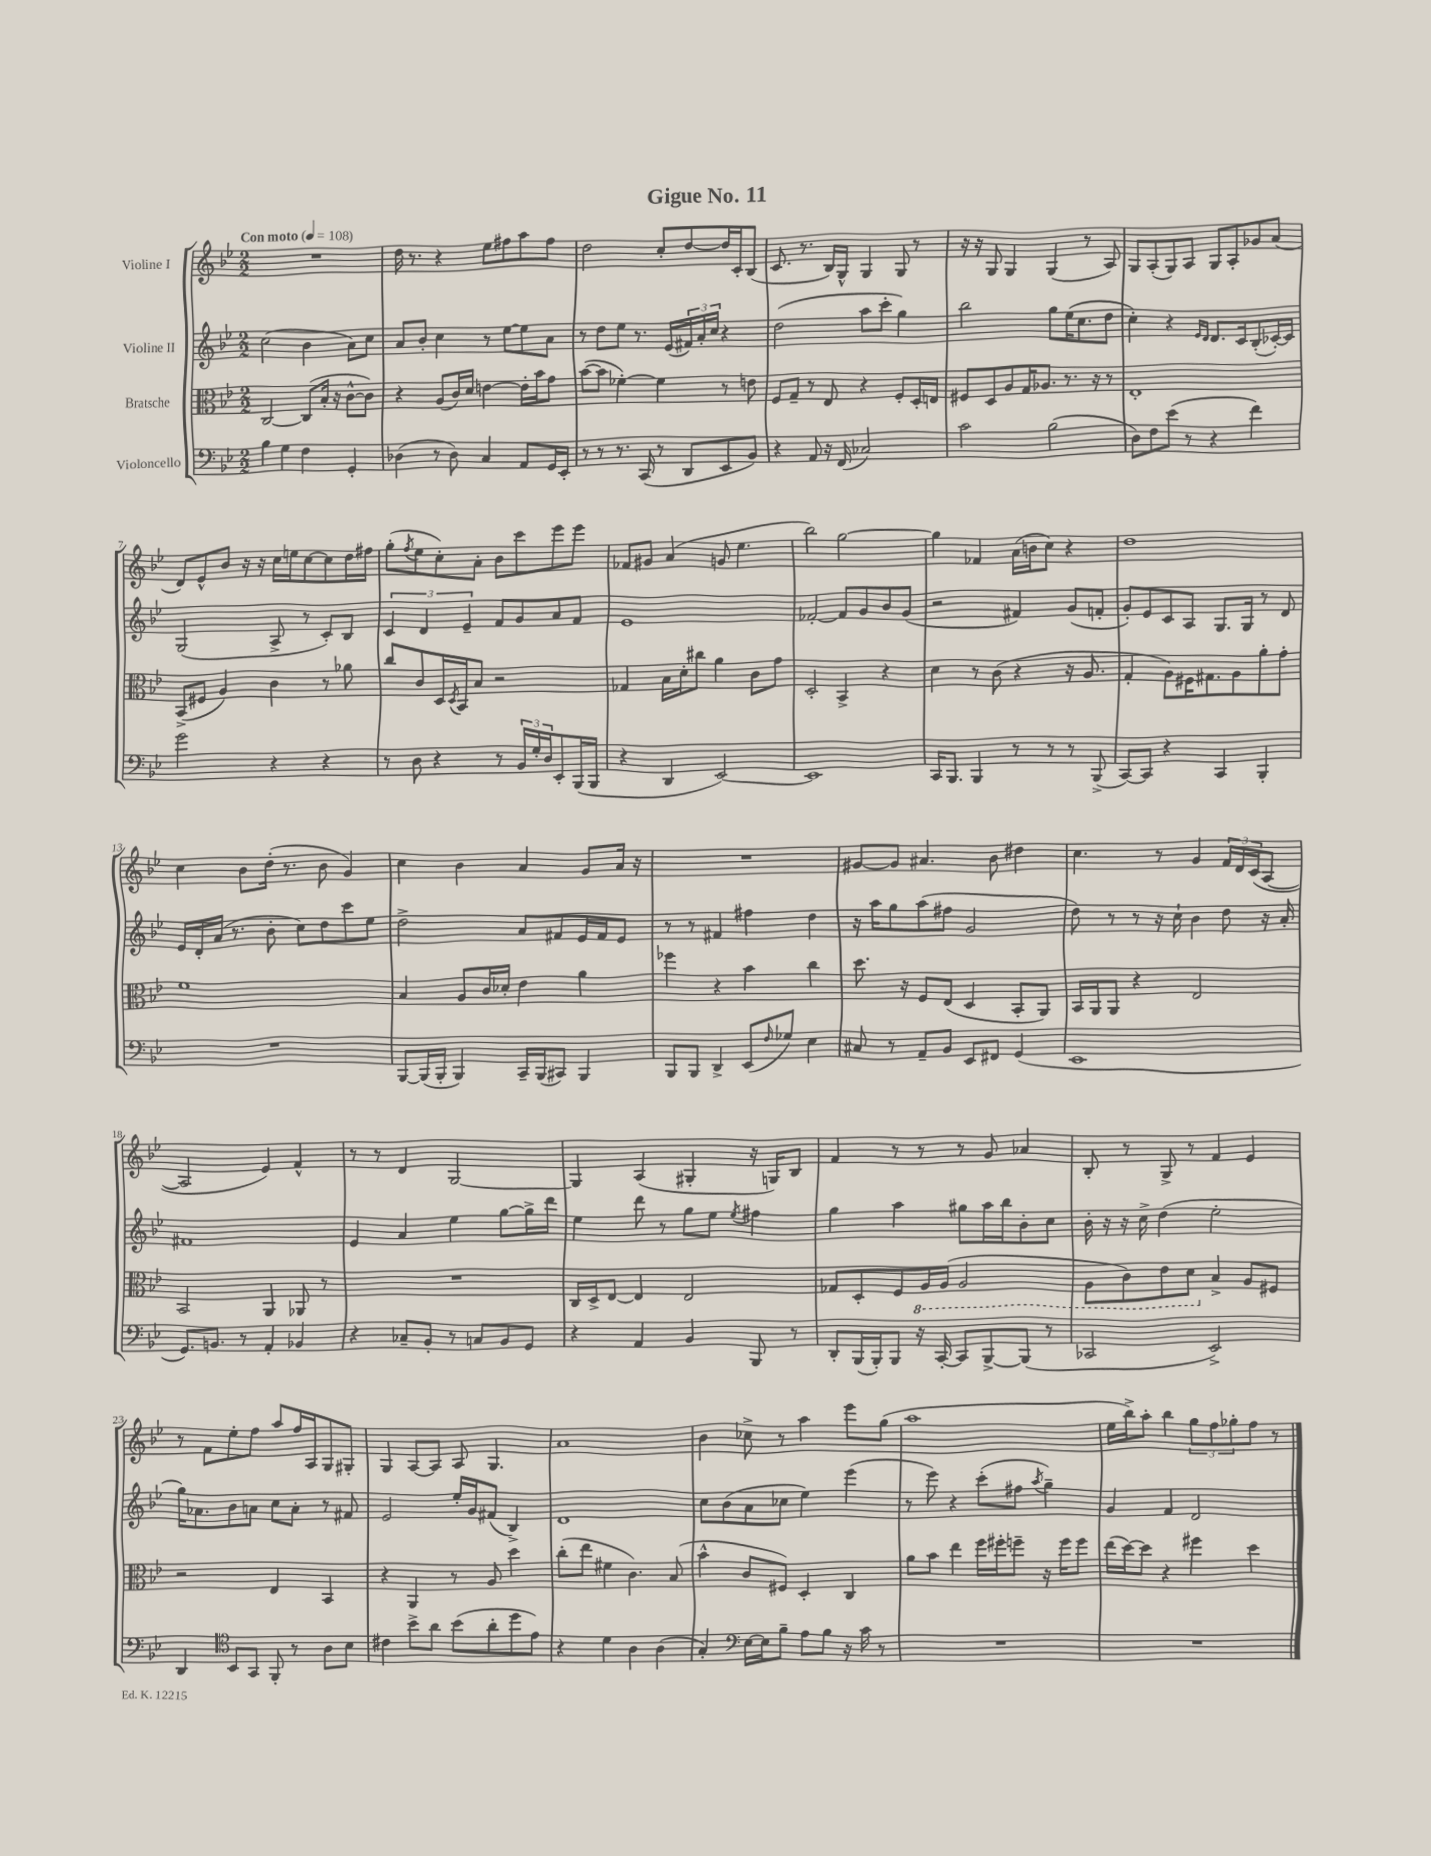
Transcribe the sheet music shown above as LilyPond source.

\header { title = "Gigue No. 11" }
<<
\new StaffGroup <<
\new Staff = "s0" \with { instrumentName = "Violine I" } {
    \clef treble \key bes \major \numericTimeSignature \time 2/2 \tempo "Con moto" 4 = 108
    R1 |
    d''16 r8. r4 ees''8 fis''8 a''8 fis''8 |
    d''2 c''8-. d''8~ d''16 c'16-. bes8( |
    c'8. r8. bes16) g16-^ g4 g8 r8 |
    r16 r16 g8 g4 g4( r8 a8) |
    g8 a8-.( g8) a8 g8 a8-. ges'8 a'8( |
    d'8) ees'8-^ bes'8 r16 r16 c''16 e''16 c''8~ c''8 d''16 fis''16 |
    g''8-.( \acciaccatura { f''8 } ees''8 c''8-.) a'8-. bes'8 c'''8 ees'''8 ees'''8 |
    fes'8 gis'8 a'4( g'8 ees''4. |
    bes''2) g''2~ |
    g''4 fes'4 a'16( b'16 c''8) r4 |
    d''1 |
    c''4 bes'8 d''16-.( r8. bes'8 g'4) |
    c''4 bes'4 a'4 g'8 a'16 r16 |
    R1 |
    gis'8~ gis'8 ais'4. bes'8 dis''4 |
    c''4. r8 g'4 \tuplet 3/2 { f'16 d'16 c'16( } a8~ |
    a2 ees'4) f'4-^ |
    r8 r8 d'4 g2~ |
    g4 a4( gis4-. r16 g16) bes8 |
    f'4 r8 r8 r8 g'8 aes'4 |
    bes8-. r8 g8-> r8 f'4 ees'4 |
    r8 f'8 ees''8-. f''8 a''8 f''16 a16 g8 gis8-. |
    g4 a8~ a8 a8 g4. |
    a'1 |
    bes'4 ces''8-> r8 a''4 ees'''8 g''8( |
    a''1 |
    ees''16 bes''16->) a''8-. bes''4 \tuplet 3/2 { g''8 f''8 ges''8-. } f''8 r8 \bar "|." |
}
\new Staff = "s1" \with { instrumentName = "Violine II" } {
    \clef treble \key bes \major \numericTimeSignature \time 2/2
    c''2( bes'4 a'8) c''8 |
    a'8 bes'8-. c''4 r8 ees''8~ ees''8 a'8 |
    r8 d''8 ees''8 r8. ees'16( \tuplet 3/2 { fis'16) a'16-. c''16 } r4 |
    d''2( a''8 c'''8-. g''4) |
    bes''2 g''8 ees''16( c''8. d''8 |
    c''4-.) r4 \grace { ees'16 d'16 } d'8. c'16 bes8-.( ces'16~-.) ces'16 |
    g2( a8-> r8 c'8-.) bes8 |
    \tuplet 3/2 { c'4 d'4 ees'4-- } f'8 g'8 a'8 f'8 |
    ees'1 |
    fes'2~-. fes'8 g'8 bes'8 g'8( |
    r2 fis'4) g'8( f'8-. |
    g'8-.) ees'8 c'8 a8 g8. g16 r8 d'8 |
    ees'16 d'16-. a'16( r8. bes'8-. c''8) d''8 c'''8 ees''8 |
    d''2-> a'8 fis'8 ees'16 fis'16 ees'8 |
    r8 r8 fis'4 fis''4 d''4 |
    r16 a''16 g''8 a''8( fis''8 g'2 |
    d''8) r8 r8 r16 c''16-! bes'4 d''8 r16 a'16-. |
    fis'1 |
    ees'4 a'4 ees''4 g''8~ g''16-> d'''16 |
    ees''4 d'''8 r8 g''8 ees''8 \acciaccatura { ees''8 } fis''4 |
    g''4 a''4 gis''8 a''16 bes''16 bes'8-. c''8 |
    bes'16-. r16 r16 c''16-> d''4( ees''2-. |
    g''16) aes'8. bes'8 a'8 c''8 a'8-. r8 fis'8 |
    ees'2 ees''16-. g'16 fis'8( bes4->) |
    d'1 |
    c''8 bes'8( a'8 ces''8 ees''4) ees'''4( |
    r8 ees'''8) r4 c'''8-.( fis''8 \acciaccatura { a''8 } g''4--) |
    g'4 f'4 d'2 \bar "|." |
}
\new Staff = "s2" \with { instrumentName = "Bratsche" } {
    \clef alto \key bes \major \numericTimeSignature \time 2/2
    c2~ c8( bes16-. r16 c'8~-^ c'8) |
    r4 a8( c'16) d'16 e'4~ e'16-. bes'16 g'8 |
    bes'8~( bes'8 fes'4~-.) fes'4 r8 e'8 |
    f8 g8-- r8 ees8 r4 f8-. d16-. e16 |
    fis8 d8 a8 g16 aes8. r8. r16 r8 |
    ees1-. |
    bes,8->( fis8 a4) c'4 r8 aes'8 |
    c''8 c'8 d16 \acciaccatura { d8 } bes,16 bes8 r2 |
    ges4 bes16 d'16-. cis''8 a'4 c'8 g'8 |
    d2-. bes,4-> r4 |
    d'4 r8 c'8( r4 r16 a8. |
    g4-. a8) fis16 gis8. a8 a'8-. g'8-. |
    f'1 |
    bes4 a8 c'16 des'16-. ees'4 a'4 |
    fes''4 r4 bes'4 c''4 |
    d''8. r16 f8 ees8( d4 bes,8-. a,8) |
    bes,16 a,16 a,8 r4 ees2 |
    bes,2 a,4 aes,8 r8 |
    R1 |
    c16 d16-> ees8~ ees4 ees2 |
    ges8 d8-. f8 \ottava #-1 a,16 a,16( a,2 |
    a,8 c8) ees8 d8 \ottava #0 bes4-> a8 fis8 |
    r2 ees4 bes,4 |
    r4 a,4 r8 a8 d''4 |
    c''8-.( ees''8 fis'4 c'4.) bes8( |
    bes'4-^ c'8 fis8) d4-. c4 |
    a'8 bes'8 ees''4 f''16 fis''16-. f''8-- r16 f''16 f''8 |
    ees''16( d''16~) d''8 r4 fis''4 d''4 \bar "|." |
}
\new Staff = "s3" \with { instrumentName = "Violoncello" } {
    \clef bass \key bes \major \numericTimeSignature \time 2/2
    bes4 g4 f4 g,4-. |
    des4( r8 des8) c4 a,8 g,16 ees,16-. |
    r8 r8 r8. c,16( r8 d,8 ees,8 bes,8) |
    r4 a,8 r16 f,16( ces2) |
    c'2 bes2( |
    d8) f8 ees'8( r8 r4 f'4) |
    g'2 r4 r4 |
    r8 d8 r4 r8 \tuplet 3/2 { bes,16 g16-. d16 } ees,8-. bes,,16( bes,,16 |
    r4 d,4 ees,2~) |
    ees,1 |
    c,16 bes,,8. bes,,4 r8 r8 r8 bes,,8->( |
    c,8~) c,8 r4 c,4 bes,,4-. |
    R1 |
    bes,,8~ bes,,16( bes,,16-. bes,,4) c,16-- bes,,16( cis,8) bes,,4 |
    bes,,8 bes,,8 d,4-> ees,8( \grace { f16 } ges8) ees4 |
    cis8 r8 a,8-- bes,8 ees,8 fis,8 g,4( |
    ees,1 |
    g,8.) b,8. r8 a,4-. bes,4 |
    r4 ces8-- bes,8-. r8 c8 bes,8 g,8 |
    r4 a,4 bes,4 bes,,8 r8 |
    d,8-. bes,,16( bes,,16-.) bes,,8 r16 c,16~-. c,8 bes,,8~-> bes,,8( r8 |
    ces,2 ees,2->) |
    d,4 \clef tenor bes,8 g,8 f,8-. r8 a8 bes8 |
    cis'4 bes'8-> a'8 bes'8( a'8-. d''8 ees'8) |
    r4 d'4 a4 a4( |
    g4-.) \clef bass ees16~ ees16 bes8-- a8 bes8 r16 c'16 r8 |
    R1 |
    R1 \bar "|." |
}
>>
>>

....

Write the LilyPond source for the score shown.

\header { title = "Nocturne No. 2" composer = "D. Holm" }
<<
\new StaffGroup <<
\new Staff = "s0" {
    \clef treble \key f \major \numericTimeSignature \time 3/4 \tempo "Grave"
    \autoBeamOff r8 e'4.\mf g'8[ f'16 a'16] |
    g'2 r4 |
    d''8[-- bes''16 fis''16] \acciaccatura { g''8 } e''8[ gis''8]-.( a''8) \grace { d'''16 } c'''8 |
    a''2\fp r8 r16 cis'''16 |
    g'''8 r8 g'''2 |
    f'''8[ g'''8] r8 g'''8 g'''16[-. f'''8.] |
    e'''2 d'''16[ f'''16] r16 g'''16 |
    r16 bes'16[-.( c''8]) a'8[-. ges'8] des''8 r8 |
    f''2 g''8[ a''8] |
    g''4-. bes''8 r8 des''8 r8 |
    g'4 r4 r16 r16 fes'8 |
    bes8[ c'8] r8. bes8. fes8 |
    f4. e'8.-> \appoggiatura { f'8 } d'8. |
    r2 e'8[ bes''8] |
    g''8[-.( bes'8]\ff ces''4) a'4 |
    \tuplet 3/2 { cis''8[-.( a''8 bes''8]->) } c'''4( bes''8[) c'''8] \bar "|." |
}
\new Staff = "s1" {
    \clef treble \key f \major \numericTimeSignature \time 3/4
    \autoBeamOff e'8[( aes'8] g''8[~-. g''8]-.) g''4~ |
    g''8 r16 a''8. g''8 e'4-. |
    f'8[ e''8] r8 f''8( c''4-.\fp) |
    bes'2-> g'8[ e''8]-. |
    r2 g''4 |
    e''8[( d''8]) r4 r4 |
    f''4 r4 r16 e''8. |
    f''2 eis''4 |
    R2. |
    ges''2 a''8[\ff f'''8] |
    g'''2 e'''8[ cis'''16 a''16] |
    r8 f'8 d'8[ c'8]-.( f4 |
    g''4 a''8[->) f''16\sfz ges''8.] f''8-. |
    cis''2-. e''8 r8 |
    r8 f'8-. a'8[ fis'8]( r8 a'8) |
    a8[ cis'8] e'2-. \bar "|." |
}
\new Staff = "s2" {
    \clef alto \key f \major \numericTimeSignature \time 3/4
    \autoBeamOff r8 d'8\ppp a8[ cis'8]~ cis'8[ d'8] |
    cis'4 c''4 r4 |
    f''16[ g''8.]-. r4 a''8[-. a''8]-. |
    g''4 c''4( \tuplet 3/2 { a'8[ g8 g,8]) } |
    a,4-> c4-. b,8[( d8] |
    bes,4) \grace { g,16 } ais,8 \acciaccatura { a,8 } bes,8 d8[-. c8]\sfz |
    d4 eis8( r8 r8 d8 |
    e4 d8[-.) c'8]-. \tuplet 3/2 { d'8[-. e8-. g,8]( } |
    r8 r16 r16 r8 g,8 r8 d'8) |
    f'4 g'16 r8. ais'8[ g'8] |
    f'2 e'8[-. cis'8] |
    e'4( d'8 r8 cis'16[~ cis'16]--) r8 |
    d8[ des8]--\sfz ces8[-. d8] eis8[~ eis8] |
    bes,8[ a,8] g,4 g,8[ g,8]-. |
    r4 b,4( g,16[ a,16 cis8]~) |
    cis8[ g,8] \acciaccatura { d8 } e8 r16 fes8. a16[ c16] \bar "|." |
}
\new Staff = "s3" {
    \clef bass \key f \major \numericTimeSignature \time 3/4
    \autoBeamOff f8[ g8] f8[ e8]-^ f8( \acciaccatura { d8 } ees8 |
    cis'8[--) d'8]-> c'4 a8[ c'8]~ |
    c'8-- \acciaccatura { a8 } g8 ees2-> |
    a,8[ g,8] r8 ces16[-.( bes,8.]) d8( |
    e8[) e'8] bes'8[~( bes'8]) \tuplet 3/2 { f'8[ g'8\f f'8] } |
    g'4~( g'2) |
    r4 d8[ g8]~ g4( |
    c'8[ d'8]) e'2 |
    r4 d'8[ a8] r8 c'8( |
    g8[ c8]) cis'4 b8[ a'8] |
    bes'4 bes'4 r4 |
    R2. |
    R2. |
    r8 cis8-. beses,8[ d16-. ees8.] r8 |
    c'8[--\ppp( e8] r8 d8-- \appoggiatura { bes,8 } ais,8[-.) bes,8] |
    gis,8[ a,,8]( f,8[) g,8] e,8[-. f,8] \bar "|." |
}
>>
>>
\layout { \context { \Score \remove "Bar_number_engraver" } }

....

List every line in the entries above that contains the string "instrumentName".

* **SOLUTION TO THIS PROBLEM**
\new Staff = "s0" \with { instrumentName = "Violine I" } {
\new Staff = "s1" \with { instrumentName = "Violine II" } {
\new Staff = "s2" \with { instrumentName = "Bratsche" } {
\new Staff = "s3" \with { instrumentName = "Violoncello" } {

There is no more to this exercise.